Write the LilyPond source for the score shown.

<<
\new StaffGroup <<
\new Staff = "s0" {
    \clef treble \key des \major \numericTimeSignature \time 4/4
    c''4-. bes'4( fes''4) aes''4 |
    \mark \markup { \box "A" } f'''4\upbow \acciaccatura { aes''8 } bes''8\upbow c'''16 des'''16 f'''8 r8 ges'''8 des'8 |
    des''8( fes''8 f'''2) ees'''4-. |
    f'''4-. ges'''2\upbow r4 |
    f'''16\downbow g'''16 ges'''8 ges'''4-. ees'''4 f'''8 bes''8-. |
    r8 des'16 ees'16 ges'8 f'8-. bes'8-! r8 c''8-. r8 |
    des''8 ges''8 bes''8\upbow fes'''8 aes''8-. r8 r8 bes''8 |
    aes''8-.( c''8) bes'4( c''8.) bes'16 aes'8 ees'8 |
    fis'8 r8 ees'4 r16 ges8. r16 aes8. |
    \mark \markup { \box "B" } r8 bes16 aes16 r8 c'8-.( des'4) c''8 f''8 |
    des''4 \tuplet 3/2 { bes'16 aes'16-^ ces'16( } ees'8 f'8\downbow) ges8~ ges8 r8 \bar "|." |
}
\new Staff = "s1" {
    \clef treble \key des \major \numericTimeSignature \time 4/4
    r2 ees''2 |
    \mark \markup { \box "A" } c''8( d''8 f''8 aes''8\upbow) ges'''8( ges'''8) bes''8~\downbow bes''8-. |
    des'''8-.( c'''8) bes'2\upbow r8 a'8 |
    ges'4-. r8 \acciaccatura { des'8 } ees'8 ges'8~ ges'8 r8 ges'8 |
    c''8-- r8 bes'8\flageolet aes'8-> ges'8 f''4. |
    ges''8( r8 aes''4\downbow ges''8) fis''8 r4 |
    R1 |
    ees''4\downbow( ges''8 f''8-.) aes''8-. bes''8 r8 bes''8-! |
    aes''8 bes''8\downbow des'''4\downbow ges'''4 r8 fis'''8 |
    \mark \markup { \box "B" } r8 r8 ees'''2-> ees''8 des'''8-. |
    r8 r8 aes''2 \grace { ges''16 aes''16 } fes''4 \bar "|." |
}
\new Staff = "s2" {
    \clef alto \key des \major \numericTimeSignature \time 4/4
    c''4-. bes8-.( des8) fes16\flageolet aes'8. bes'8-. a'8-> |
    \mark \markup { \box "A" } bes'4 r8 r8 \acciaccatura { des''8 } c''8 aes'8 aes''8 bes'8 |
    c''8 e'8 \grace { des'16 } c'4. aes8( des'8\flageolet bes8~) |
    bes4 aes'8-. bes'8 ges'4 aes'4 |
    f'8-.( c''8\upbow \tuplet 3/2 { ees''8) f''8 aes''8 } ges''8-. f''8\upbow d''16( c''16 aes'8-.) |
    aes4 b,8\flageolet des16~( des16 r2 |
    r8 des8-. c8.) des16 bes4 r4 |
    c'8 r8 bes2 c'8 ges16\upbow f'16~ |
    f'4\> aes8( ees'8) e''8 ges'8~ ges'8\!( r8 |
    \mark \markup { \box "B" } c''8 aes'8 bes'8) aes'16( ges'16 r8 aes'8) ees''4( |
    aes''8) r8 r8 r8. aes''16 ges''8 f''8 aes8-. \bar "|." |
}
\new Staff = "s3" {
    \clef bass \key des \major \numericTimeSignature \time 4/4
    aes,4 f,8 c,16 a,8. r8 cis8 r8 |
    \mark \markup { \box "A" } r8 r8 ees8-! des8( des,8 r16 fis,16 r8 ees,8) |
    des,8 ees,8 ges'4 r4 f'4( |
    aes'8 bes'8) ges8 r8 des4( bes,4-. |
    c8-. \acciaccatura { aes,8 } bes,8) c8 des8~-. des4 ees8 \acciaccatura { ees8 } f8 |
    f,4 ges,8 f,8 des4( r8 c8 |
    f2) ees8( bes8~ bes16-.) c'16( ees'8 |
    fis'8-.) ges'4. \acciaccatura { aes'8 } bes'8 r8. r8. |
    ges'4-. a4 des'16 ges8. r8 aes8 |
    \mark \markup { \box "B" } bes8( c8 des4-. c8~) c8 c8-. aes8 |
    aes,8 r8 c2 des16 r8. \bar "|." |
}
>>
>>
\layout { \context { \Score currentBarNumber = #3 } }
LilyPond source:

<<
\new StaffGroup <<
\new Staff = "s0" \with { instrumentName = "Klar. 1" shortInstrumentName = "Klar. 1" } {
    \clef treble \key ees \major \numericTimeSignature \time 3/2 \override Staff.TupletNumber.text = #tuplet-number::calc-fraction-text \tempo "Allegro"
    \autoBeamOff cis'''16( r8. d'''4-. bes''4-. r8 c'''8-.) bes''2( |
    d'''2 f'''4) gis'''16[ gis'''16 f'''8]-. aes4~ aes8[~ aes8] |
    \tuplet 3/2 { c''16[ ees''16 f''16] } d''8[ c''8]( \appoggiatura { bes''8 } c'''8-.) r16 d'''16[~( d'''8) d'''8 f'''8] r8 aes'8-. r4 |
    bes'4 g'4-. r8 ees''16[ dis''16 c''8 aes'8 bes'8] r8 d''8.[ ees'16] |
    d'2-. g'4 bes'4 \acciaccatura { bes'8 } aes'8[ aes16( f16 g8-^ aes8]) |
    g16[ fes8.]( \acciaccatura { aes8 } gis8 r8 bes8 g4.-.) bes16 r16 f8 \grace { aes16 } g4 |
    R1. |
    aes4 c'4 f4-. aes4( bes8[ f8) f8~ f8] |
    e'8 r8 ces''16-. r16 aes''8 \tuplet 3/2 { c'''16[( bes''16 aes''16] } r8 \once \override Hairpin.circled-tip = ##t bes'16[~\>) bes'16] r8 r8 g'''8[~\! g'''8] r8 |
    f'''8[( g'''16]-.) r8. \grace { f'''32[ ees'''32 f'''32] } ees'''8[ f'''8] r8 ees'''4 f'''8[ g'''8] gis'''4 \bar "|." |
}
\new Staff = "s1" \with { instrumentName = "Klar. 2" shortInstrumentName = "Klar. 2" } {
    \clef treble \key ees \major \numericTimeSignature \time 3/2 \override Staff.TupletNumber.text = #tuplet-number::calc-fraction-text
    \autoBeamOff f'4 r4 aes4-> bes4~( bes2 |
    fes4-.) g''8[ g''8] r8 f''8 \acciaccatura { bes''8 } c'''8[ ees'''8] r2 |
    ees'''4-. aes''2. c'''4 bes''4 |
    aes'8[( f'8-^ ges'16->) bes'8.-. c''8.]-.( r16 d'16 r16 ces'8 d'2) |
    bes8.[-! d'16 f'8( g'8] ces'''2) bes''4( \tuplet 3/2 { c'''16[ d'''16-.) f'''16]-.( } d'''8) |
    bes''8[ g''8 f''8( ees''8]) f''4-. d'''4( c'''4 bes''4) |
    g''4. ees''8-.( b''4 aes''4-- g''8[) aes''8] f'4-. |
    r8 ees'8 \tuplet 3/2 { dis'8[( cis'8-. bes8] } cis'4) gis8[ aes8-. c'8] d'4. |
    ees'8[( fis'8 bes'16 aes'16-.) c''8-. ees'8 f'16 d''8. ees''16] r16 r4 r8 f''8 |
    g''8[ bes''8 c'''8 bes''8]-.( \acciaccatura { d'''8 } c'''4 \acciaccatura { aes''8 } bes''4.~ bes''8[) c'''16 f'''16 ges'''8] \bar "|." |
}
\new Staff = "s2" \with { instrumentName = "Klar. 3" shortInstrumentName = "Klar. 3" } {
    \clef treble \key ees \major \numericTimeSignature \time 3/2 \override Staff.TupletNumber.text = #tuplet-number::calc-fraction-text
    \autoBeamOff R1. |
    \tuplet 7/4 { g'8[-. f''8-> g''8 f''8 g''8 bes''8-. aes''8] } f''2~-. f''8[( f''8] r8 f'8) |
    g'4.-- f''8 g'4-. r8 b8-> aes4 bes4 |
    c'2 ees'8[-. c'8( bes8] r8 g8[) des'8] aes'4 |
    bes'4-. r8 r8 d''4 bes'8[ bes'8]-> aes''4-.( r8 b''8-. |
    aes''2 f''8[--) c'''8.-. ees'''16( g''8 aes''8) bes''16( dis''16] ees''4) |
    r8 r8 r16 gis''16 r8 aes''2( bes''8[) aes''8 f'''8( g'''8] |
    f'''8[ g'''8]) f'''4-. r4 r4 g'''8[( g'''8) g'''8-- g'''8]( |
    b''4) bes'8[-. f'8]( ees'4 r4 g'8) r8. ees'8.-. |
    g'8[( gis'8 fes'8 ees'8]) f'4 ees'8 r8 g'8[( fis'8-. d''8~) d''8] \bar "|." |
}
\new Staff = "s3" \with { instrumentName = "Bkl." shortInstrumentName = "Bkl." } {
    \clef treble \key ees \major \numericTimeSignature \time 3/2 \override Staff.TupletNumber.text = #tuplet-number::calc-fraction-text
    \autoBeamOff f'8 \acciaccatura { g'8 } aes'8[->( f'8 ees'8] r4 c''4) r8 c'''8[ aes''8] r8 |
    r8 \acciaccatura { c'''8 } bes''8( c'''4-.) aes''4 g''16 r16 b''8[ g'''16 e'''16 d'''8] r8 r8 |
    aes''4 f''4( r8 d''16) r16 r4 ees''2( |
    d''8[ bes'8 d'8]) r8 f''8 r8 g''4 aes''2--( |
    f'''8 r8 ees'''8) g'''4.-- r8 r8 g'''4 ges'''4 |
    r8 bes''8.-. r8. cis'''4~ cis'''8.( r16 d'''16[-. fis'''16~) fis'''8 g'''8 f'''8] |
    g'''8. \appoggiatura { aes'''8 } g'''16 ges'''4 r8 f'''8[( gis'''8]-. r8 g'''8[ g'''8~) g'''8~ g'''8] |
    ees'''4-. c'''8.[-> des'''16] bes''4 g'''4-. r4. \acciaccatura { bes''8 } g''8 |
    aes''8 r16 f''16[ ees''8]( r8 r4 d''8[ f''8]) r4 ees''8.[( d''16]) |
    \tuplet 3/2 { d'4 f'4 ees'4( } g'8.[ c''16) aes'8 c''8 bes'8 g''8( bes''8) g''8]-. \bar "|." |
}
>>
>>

What needs to be done = Show each line of the listing above in which the string "instrumentName" appears.

Answer =
\new Staff = "s0" \with { instrumentName = "Klar. 1" shortInstrumentName = "Klar. 1" } {
\new Staff = "s1" \with { instrumentName = "Klar. 2" shortInstrumentName = "Klar. 2" } {
\new Staff = "s2" \with { instrumentName = "Klar. 3" shortInstrumentName = "Klar. 3" } {
\new Staff = "s3" \with { instrumentName = "Bkl." shortInstrumentName = "Bkl." } {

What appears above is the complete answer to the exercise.